▶ [What is required] Only one stretch of the records below is wanted: the lines from the one holding "D1: zener 4.7V" through the one holding "D202: LED white". Return it exactly, both ends included.

BEGIN Material provided

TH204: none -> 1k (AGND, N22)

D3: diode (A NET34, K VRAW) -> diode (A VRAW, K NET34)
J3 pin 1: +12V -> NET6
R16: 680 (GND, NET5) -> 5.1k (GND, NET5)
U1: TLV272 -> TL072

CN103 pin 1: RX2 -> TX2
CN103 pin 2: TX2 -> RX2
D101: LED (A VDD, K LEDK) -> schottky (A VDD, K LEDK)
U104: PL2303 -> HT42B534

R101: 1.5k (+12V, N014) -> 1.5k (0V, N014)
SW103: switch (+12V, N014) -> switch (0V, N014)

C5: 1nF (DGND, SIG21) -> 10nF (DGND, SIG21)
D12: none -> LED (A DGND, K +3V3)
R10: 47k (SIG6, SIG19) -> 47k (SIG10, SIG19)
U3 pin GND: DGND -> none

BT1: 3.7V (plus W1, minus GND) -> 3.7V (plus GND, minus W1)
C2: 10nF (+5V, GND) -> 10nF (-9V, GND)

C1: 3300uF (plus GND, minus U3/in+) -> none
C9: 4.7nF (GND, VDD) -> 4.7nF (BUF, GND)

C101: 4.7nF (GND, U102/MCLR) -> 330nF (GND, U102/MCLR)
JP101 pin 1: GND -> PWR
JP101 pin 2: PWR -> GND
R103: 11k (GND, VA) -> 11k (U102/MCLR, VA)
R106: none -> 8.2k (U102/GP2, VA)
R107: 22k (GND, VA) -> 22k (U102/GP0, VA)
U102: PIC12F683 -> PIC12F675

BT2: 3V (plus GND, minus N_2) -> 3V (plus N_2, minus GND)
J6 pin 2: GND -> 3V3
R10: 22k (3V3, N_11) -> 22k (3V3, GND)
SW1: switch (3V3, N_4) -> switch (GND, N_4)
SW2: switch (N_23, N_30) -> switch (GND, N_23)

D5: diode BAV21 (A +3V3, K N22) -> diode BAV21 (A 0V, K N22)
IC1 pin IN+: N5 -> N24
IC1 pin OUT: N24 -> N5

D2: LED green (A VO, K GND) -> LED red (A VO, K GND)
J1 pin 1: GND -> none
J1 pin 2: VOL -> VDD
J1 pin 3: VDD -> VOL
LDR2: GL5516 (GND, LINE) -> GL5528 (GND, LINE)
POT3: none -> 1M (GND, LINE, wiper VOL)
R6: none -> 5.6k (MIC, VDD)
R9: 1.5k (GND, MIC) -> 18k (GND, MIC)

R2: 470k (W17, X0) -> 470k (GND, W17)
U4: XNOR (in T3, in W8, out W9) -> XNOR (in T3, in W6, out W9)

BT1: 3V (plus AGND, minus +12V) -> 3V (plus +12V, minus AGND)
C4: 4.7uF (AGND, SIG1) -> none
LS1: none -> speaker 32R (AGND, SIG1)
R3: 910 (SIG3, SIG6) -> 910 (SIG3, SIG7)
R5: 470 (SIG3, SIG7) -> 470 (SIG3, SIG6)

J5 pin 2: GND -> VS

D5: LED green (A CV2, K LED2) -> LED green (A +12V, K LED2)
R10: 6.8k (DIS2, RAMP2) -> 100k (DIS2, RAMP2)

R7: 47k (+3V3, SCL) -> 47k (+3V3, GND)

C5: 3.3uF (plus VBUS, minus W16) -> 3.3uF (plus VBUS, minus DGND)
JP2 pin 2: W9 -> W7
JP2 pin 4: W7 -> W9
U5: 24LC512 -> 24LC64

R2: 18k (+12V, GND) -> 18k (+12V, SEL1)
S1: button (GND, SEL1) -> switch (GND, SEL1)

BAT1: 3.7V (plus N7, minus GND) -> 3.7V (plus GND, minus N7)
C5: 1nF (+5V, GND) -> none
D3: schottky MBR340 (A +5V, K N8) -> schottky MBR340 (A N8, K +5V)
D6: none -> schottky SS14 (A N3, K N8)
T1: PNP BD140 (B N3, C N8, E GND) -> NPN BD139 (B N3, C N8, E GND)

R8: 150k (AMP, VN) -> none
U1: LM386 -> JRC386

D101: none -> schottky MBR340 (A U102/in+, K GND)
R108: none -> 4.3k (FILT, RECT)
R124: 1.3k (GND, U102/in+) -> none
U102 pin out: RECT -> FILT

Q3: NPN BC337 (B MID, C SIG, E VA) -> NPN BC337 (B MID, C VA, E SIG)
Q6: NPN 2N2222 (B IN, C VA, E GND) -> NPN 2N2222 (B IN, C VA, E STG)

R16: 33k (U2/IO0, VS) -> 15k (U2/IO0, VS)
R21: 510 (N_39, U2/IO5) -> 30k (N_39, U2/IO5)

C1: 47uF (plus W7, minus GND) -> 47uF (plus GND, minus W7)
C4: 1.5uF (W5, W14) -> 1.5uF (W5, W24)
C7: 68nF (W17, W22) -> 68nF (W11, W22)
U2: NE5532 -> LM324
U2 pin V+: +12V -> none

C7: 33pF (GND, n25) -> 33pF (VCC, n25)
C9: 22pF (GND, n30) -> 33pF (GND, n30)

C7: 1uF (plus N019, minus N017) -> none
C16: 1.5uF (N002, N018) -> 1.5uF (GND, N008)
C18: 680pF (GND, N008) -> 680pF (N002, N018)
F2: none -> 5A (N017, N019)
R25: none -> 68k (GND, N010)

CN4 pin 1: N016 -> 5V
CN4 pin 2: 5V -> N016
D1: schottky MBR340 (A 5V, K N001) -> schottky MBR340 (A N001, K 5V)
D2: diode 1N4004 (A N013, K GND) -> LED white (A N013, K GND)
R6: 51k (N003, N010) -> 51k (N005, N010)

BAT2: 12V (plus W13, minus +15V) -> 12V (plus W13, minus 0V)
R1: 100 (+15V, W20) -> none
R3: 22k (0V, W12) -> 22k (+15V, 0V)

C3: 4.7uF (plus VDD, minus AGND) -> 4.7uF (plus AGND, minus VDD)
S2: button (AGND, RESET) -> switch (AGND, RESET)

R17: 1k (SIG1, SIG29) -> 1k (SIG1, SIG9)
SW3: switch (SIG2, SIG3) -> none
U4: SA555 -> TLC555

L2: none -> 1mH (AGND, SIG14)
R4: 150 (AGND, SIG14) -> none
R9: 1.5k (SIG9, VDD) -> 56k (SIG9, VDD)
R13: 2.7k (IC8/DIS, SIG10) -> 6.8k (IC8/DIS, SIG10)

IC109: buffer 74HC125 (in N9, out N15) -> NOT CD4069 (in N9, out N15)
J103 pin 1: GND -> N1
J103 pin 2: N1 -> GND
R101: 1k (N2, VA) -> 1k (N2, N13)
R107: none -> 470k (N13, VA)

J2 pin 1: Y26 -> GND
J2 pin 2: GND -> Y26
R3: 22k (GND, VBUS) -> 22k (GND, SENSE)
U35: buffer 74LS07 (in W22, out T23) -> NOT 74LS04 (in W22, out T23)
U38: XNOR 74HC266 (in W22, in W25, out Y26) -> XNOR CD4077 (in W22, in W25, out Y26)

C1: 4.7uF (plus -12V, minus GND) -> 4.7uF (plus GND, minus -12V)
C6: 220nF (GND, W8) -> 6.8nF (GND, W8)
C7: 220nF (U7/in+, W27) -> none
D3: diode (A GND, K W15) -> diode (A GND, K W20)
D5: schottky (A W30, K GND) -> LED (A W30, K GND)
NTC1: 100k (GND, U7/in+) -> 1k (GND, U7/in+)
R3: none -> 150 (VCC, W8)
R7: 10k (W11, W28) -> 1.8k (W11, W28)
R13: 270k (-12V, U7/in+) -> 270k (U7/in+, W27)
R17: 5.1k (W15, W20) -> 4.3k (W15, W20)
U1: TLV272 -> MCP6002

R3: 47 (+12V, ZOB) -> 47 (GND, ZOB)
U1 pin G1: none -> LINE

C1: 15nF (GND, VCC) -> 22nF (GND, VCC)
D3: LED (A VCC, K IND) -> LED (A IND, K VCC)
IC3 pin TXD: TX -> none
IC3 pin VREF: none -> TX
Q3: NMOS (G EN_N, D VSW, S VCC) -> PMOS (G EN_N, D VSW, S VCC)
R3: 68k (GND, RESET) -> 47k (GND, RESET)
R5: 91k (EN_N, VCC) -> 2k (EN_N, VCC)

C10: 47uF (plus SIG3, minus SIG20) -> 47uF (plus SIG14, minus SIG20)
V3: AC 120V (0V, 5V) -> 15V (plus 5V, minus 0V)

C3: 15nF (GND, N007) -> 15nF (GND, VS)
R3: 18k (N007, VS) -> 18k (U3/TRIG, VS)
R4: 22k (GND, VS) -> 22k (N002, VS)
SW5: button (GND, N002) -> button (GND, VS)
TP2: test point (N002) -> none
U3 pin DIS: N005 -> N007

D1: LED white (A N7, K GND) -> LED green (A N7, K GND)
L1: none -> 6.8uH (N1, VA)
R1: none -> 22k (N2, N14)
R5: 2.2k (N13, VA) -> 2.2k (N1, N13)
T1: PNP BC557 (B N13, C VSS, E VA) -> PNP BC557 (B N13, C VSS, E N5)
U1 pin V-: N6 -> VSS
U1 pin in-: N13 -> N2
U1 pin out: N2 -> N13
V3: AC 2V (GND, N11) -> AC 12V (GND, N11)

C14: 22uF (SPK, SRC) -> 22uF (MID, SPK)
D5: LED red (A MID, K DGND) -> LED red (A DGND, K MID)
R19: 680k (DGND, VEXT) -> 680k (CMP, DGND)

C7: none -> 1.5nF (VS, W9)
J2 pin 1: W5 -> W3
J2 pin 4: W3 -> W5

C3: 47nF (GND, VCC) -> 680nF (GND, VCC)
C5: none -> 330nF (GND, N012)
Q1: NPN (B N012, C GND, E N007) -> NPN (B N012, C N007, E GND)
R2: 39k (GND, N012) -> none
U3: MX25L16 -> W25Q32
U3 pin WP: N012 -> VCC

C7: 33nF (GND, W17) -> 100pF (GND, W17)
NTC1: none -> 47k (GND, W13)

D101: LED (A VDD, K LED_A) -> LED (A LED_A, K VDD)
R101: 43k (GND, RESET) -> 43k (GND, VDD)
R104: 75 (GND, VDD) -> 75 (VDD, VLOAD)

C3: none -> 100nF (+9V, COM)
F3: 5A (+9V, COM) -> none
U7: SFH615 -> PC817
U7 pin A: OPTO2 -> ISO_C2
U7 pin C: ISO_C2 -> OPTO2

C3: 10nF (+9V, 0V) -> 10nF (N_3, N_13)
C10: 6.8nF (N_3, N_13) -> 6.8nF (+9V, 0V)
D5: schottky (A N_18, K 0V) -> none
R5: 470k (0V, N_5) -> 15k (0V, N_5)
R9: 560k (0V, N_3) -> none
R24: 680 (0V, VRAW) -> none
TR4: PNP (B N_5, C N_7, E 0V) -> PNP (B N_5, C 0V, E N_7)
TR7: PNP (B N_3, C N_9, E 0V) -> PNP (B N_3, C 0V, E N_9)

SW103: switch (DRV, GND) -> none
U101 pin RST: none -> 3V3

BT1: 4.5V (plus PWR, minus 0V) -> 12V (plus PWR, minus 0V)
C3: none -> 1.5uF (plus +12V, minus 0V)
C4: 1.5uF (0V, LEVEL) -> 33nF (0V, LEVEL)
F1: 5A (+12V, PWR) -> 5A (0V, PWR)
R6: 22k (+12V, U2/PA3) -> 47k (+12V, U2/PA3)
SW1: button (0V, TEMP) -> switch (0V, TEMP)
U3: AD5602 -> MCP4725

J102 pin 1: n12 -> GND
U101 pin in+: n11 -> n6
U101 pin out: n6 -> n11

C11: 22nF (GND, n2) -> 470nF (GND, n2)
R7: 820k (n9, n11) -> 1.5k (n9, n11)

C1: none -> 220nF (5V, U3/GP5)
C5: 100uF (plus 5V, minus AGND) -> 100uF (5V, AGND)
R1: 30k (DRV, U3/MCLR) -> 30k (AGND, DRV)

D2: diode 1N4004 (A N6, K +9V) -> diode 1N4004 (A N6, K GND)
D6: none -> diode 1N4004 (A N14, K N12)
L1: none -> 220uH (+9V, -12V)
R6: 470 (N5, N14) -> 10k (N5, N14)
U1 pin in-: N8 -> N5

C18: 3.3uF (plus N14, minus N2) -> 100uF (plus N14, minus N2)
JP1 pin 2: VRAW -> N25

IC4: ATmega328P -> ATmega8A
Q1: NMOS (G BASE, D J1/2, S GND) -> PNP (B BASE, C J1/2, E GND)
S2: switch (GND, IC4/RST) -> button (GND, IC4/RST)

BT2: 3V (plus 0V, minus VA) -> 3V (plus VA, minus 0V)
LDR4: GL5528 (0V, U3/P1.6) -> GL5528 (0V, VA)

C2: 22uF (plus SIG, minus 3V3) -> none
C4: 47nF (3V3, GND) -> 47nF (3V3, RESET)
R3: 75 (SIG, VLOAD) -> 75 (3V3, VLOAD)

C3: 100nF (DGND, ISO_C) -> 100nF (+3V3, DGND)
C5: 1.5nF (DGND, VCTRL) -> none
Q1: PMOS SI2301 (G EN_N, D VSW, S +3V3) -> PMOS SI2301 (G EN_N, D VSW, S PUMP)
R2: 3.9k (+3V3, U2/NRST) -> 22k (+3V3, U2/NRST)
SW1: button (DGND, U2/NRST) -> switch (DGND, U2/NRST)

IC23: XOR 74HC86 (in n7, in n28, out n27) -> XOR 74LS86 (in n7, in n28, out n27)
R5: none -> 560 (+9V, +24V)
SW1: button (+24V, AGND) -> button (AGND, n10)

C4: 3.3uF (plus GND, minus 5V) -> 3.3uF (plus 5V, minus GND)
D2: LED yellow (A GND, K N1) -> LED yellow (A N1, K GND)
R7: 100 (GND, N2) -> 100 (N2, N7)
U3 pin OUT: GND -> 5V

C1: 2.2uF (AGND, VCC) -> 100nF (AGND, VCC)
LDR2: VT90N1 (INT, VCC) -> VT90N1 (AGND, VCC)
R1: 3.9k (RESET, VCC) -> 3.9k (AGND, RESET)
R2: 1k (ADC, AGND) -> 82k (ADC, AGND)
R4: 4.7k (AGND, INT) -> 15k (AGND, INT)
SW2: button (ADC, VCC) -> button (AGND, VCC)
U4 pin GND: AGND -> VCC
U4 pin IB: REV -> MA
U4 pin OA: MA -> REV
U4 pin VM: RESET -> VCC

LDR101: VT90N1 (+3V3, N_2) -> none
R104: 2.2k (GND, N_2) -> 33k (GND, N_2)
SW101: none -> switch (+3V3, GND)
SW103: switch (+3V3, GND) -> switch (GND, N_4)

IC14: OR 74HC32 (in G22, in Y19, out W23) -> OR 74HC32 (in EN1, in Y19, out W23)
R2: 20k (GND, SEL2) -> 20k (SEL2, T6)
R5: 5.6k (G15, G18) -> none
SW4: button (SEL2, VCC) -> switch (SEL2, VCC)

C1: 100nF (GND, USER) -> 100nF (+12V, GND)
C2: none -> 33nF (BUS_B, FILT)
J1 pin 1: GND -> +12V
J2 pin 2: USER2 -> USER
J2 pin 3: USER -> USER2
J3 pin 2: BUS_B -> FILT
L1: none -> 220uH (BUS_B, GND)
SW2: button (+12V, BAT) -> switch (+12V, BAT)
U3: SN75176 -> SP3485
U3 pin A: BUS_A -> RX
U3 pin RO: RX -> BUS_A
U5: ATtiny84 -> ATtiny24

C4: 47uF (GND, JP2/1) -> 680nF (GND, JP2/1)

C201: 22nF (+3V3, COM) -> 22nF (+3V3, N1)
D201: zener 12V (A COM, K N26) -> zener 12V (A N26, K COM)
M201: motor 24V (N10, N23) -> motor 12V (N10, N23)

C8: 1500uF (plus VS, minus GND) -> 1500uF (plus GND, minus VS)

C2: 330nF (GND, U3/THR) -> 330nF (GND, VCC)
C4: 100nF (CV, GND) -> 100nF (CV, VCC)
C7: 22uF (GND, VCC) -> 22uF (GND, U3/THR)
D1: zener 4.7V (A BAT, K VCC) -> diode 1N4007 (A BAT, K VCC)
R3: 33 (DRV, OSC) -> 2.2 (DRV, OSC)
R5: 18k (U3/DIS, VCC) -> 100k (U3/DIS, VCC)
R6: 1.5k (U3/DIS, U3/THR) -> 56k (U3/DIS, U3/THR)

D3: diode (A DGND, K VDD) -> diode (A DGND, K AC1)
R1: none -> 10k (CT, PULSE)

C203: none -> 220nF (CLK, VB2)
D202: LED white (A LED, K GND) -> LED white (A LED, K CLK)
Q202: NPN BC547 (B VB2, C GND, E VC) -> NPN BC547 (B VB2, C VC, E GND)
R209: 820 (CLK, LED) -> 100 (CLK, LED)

END Material provided

▶ [Answer box]
D1: zener 4.7V (A BAT, K VCC) -> diode 1N4007 (A BAT, K VCC)
R3: 33 (DRV, OSC) -> 2.2 (DRV, OSC)
R5: 18k (U3/DIS, VCC) -> 100k (U3/DIS, VCC)
R6: 1.5k (U3/DIS, U3/THR) -> 56k (U3/DIS, U3/THR)

D3: diode (A DGND, K VDD) -> diode (A DGND, K AC1)
R1: none -> 10k (CT, PULSE)

C203: none -> 220nF (CLK, VB2)
D202: LED white (A LED, K GND) -> LED white (A LED, K CLK)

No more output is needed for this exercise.